> [Exercise]:
Below are entries; output exactly the lines from the one with "(314, 434) = (516, 522): green" to the one with "(412, 267) = (565, 357): grey", both included, and nothing else.

> [Source data]:

---

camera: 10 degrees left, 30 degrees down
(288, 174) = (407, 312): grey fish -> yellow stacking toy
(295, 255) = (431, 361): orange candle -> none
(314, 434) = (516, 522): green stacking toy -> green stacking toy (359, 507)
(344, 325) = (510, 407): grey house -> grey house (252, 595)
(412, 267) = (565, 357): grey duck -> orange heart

---

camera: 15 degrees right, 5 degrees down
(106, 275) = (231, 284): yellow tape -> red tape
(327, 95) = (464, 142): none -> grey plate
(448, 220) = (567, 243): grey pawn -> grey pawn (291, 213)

---

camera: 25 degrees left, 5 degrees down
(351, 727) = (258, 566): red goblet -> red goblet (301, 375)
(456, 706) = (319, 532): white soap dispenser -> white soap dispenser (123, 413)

---

> [Exercise answer]:
(314, 434) = (516, 522): green stacking toy -> green stacking toy (359, 507)
(344, 325) = (510, 407): grey house -> grey house (252, 595)
(412, 267) = (565, 357): grey duck -> orange heart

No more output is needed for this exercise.